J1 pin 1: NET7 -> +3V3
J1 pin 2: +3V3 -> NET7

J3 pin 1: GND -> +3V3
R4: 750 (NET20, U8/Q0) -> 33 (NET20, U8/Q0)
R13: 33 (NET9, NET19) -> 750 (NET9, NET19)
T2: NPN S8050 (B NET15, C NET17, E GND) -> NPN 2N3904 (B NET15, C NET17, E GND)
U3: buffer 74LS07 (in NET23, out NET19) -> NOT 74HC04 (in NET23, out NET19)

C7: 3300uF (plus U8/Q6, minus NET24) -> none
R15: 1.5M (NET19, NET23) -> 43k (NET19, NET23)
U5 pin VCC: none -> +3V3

========

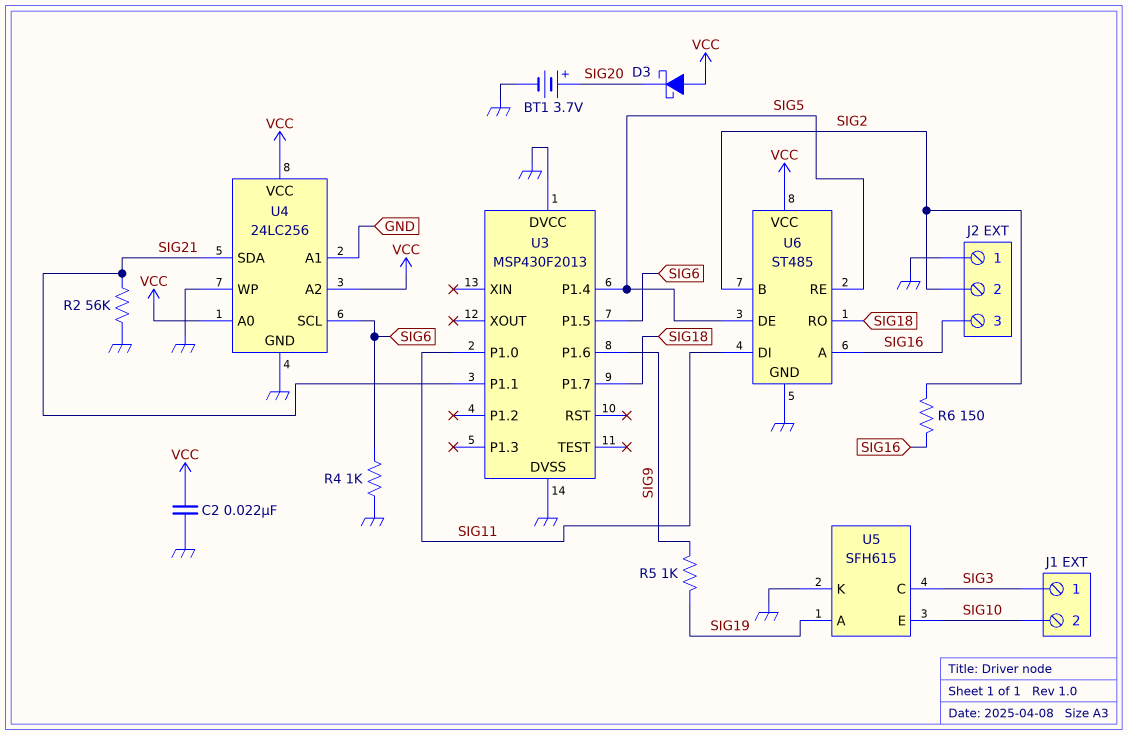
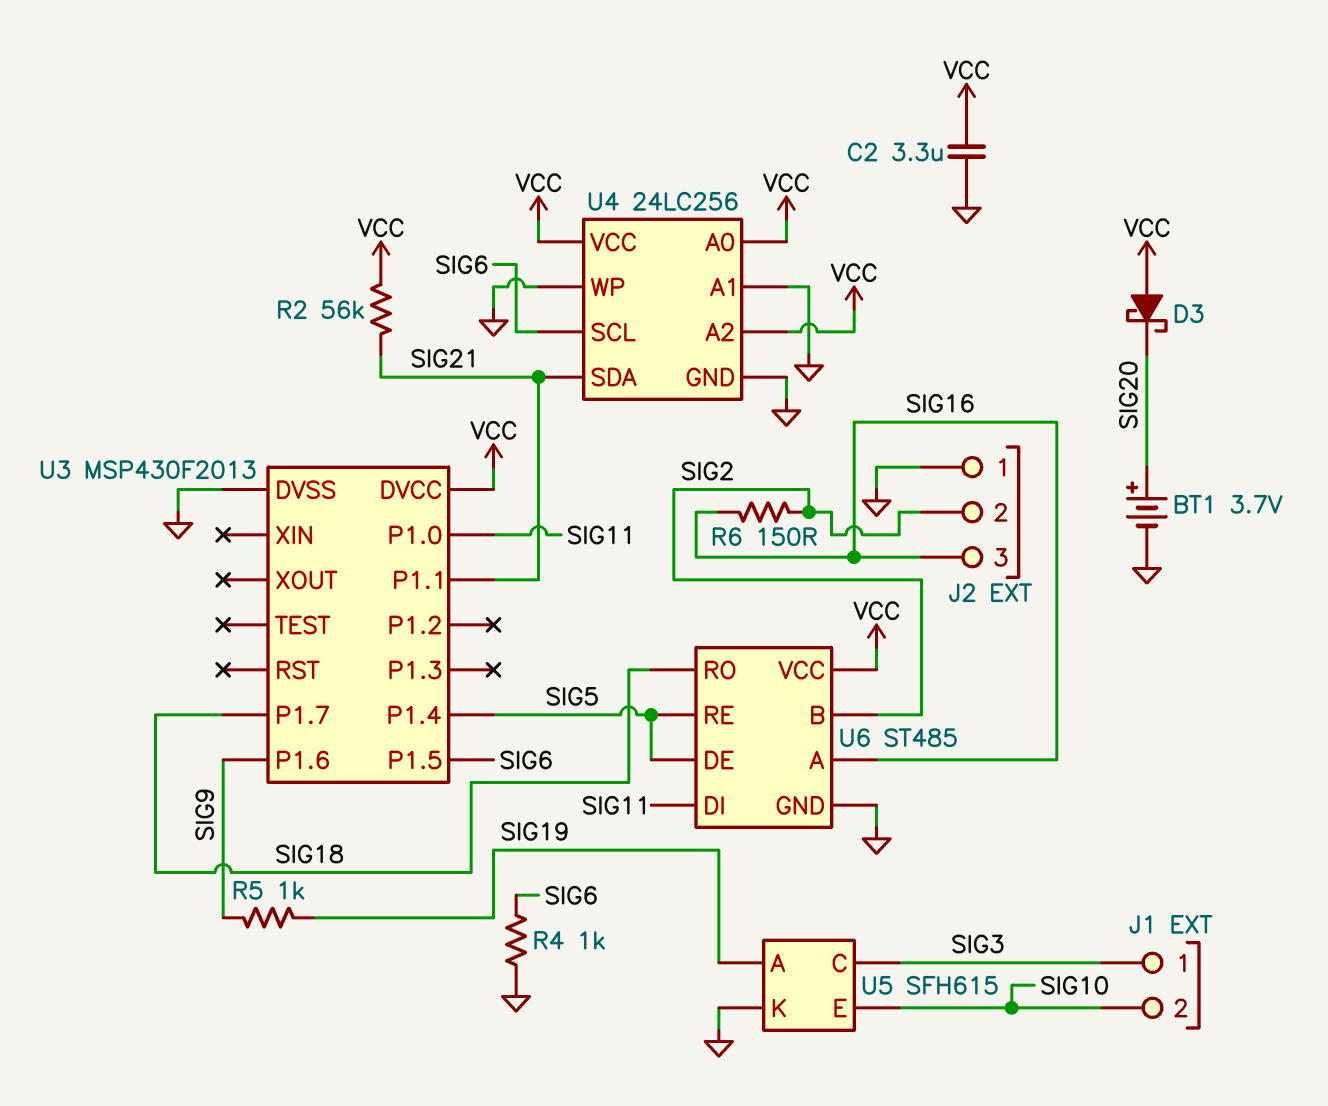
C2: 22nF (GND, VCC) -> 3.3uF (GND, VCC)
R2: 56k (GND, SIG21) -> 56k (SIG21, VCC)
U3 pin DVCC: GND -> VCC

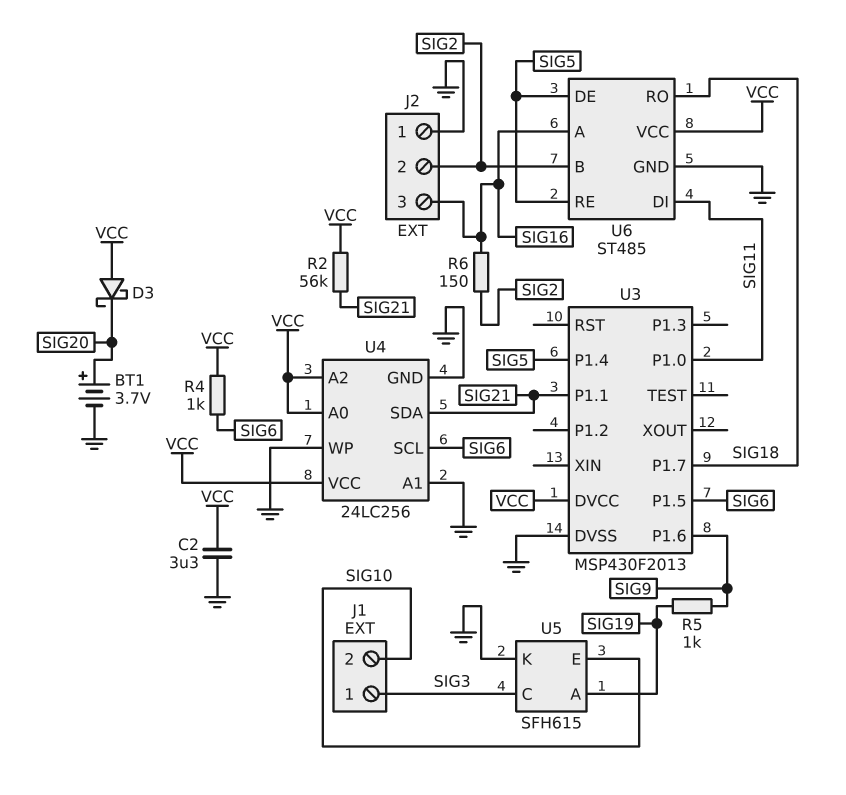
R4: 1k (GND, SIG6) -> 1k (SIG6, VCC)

========

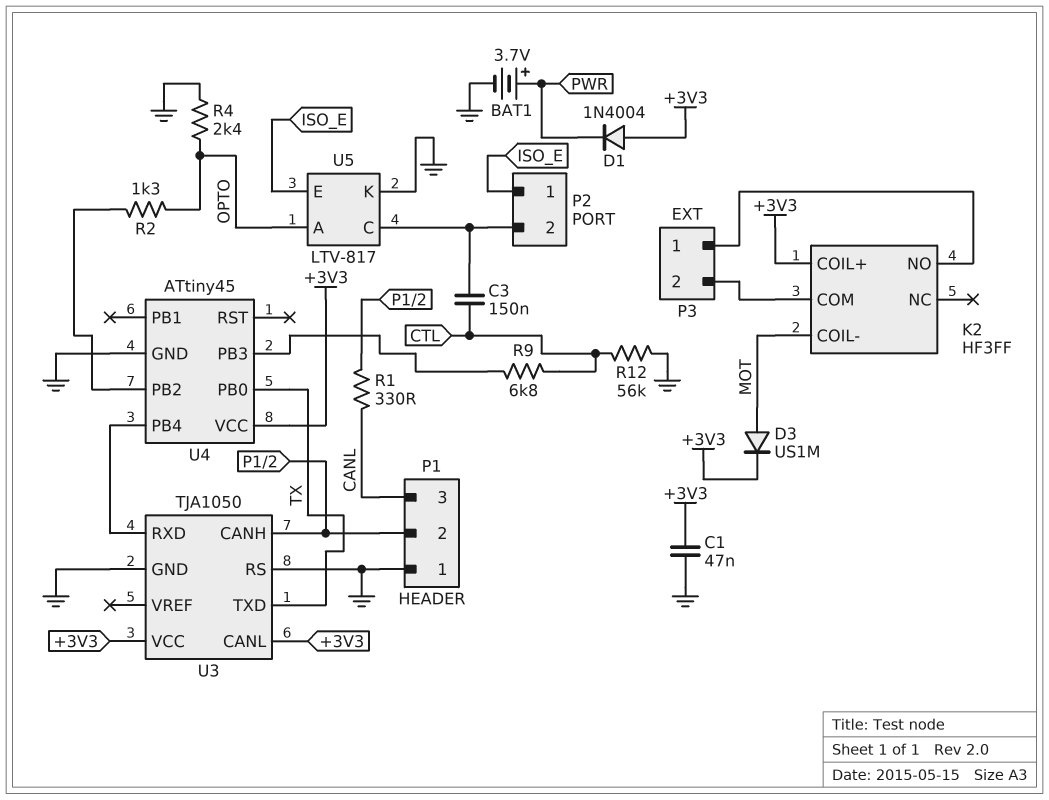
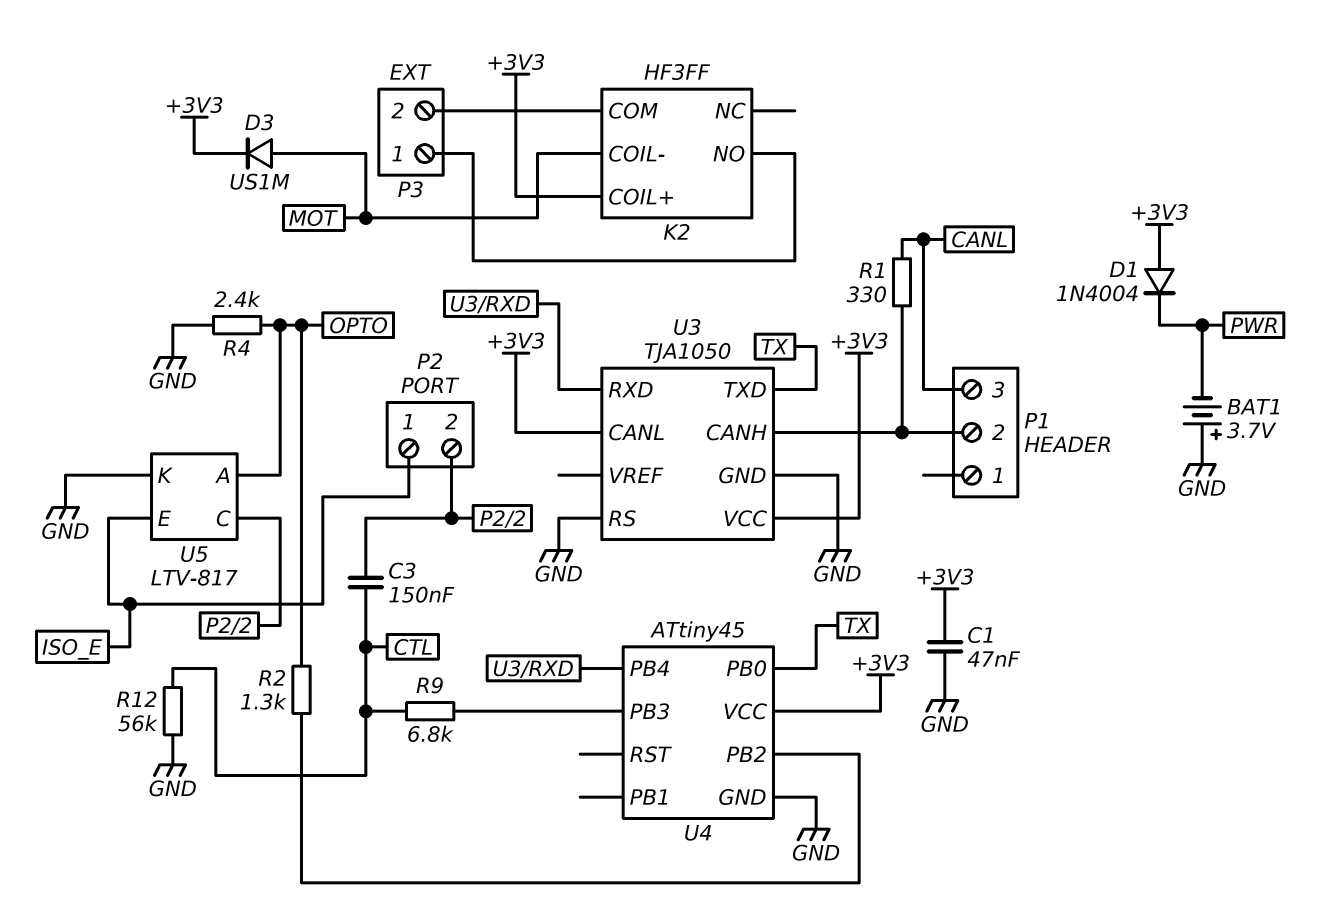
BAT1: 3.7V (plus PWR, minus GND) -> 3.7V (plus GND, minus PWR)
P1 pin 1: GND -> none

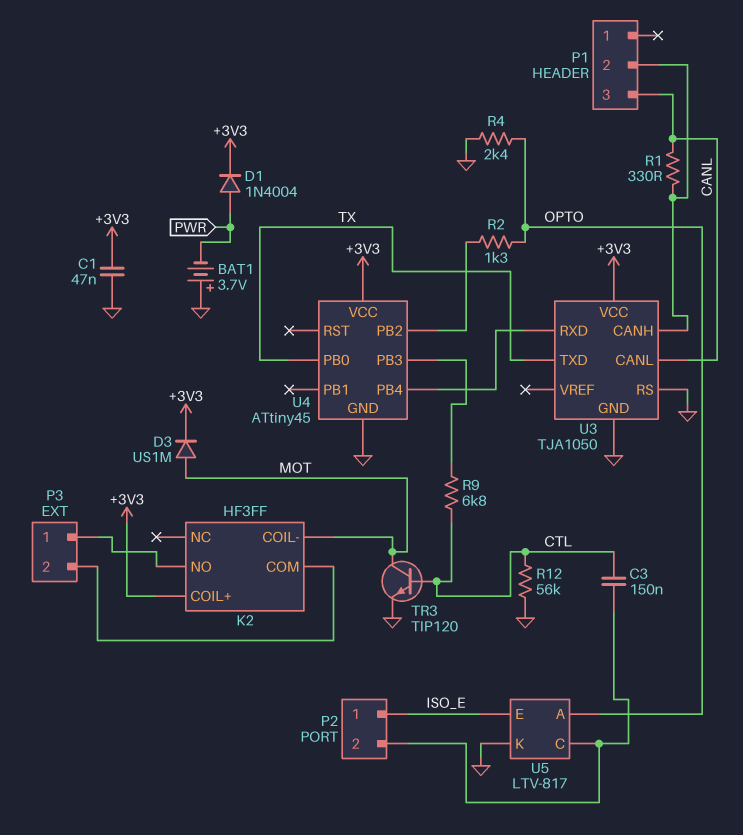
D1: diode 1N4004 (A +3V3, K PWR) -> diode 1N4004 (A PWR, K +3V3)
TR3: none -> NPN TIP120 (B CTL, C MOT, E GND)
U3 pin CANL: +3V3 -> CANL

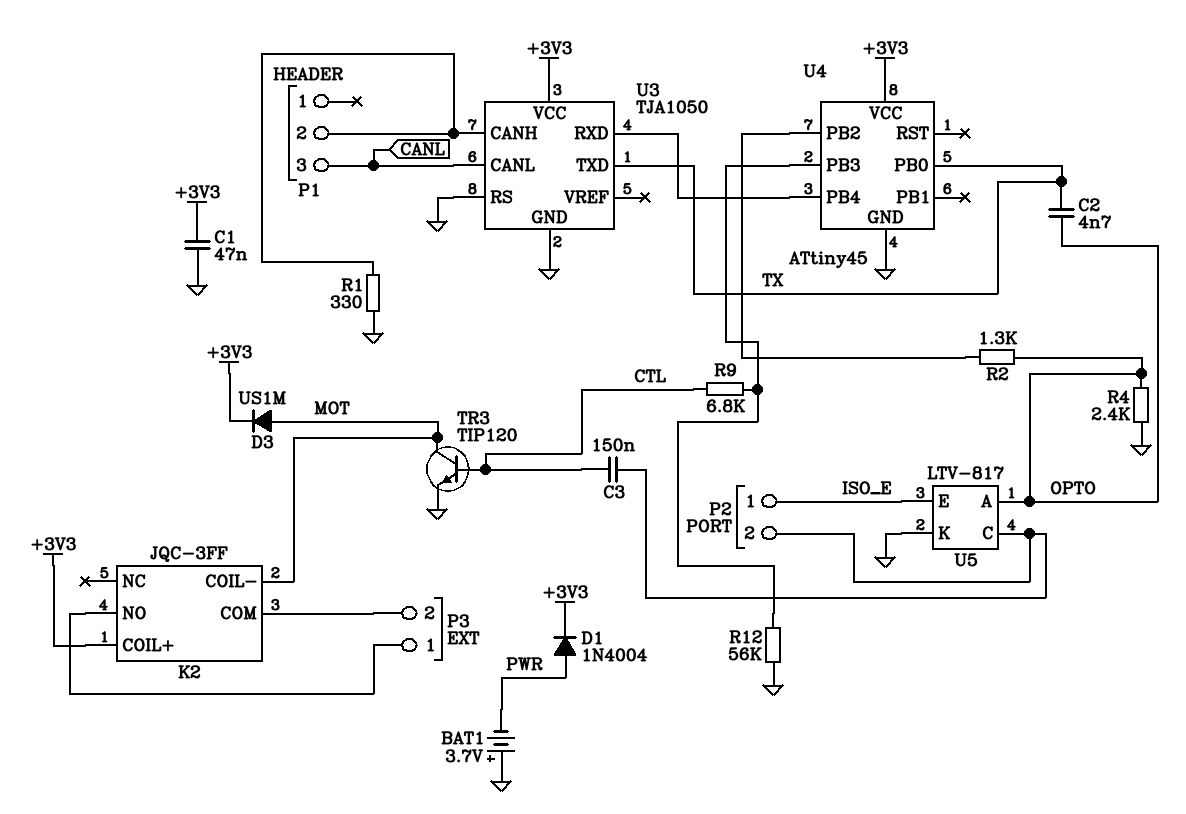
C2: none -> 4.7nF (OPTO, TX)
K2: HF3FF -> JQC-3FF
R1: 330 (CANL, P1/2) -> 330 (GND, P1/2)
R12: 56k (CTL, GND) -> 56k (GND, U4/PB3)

========

• **What is required**
In the listing above, find the line with "P1 pin 1: GND -> none" and the line with "R12: 56k (CTL, GND) -> 56k (GND, U4/PB3)". Copy both of them and every line between, exactly, but not the pictures.

• **Answer area**
P1 pin 1: GND -> none

D1: diode 1N4004 (A +3V3, K PWR) -> diode 1N4004 (A PWR, K +3V3)
TR3: none -> NPN TIP120 (B CTL, C MOT, E GND)
U3 pin CANL: +3V3 -> CANL

C2: none -> 4.7nF (OPTO, TX)
K2: HF3FF -> JQC-3FF
R1: 330 (CANL, P1/2) -> 330 (GND, P1/2)
R12: 56k (CTL, GND) -> 56k (GND, U4/PB3)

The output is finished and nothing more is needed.